WHAT YOU HAVE TO DO: Start the copy at the line containing "(139, 330) = (266, 165): yellow" and run it through the last line of the records. Repeat each line exactly; omit pictures.
--- SOURCE INFORMATION Enclosed Below ---
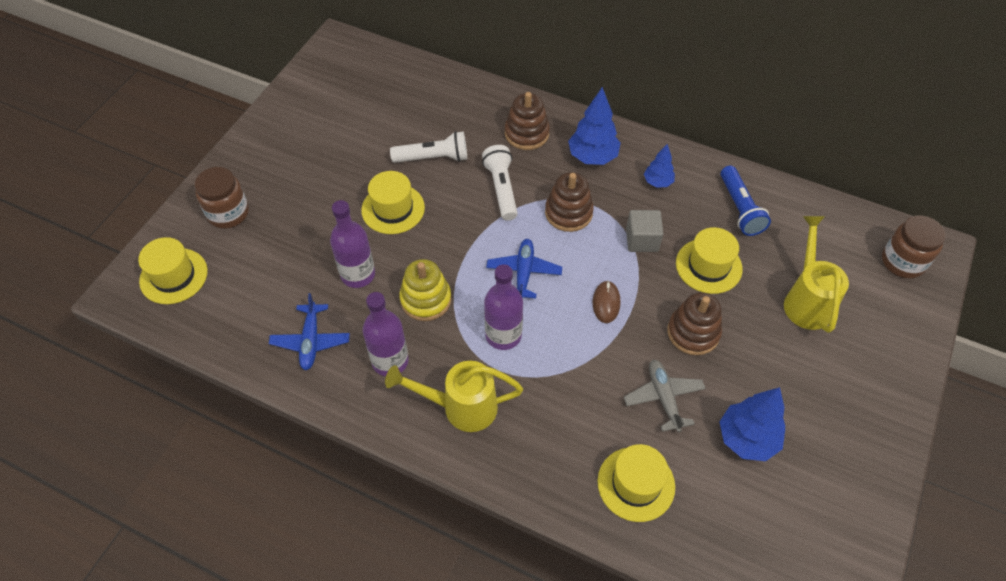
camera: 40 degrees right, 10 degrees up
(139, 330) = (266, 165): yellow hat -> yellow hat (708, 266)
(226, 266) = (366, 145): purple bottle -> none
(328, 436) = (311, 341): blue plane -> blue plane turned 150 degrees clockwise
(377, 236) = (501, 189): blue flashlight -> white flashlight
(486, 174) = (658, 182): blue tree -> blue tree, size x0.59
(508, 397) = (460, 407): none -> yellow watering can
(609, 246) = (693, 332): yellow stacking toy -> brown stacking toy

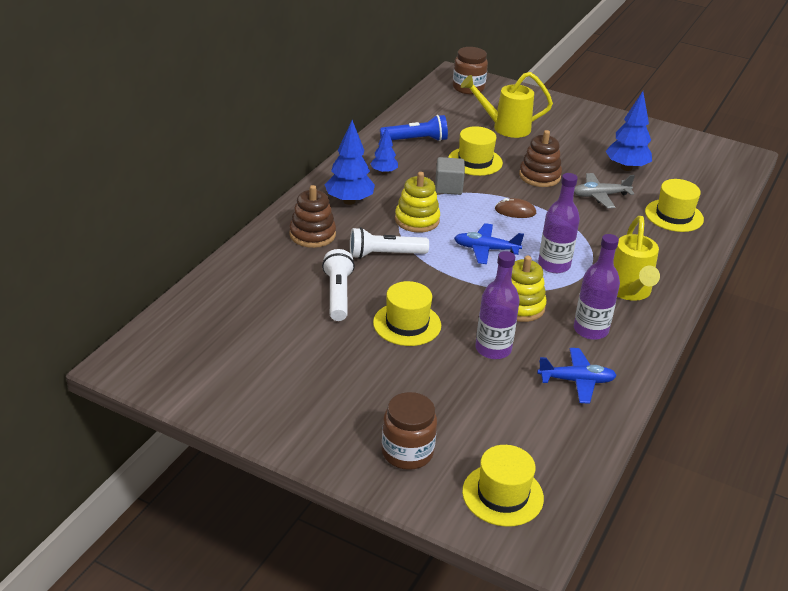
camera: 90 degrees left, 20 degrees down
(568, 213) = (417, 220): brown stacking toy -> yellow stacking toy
--- End of Enclosed SOURCE INFORMATION ---
ANSWER TO THE EXERCISE:
(139, 330) = (266, 165): yellow hat -> yellow hat (708, 266)
(226, 266) = (366, 145): purple bottle -> none
(328, 436) = (311, 341): blue plane -> blue plane turned 150 degrees clockwise
(377, 236) = (501, 189): blue flashlight -> white flashlight
(486, 174) = (658, 182): blue tree -> blue tree, size x0.59
(508, 397) = (460, 407): none -> yellow watering can
(609, 246) = (693, 332): yellow stacking toy -> brown stacking toy

camera: 90 degrees left, 20 degrees down
(568, 213) = (417, 220): brown stacking toy -> yellow stacking toy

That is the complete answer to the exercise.